Extracted data:
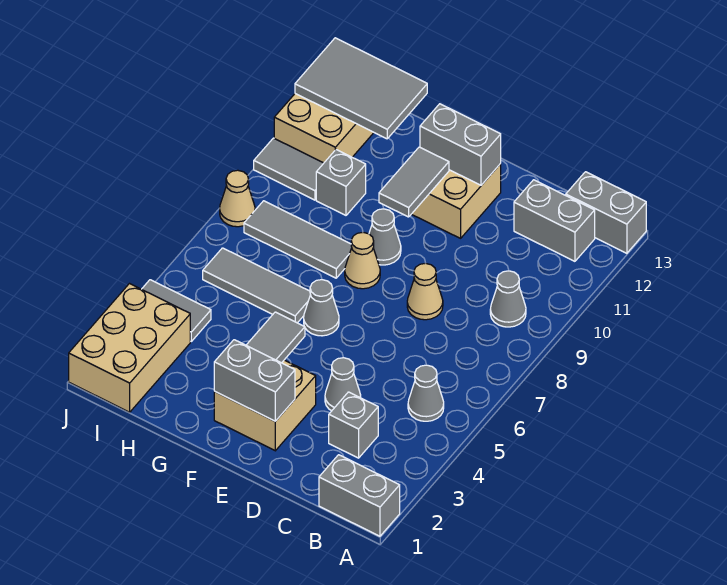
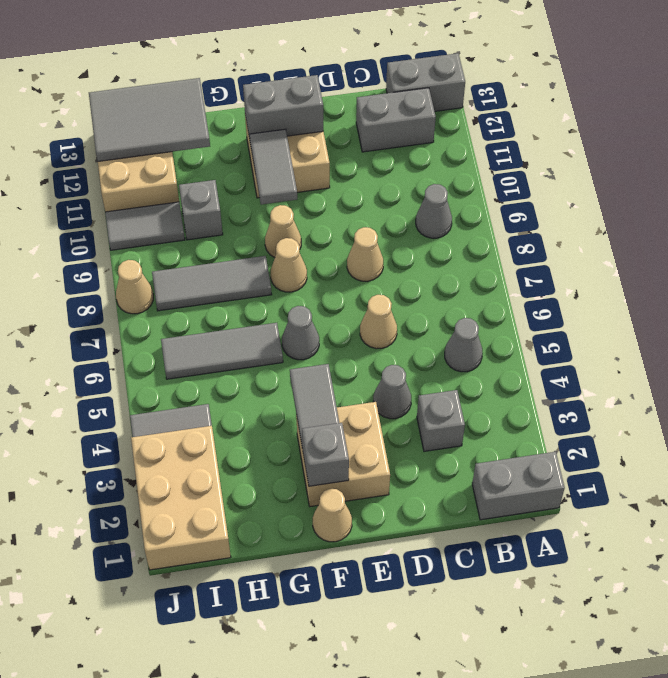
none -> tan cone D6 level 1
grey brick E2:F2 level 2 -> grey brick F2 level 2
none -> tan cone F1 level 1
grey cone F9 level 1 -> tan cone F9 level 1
* * *
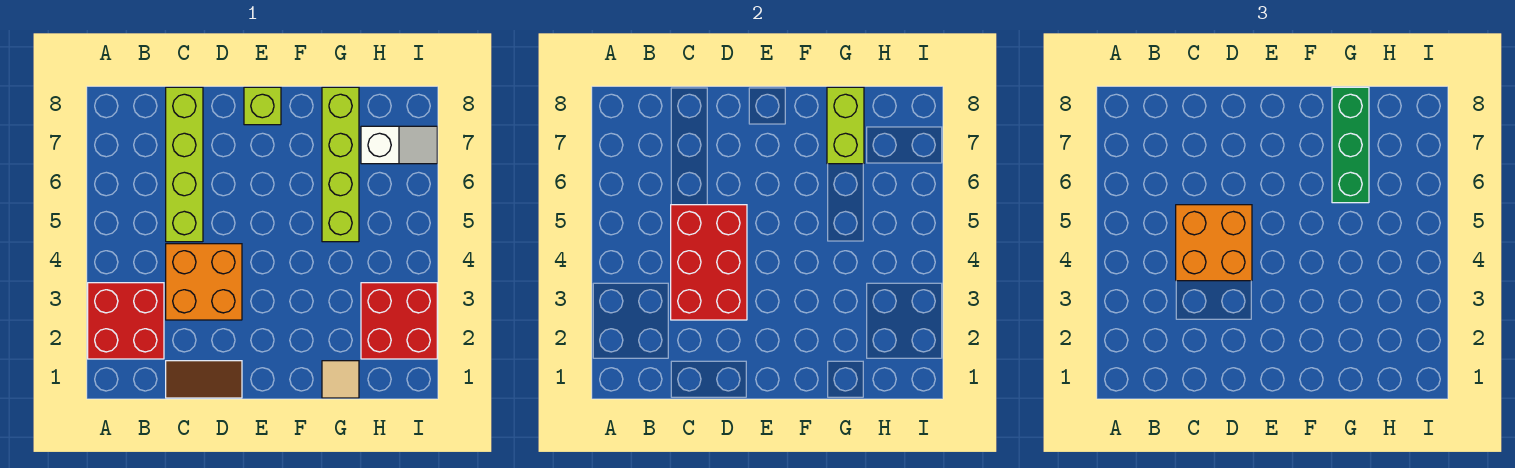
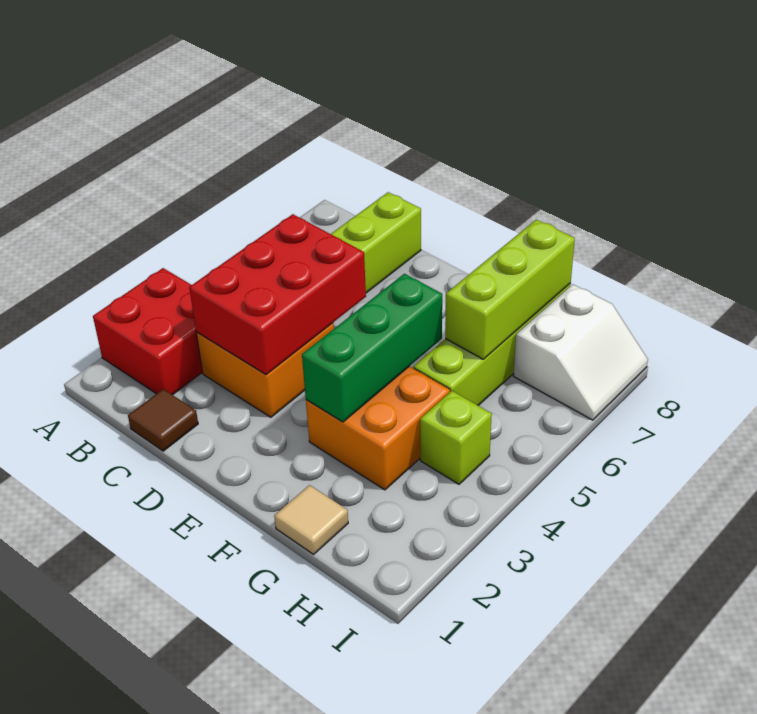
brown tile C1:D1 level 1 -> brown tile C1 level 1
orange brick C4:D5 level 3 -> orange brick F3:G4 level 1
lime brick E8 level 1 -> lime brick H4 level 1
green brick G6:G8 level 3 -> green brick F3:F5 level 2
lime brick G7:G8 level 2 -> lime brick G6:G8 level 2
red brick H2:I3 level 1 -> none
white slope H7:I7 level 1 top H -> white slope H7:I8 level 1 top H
...
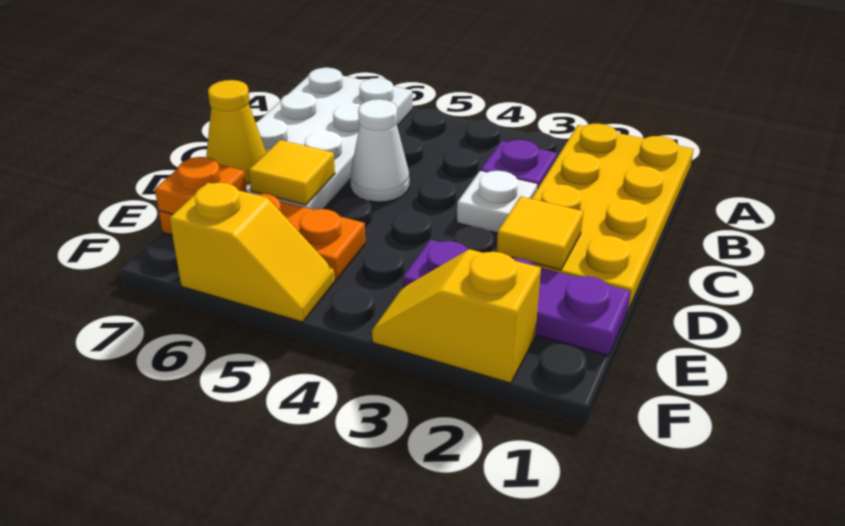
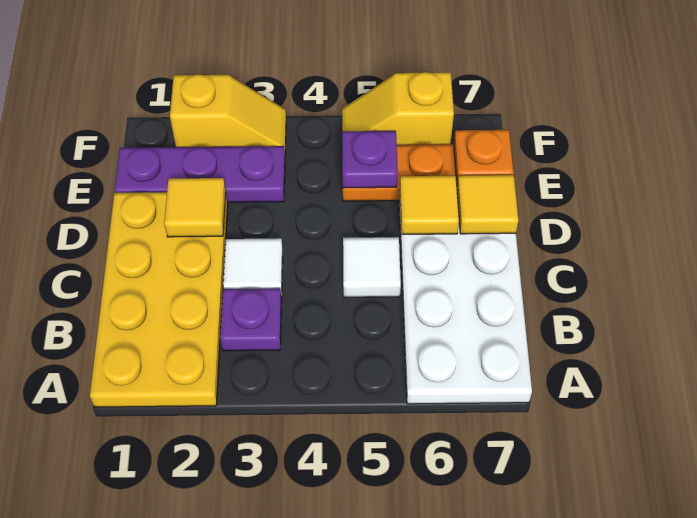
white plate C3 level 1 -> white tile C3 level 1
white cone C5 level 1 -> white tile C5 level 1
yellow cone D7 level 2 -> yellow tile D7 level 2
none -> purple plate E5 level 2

Problem details: What is the number of lines in the material above that include "grey"? Answer with the number only.

Solution to this task: 2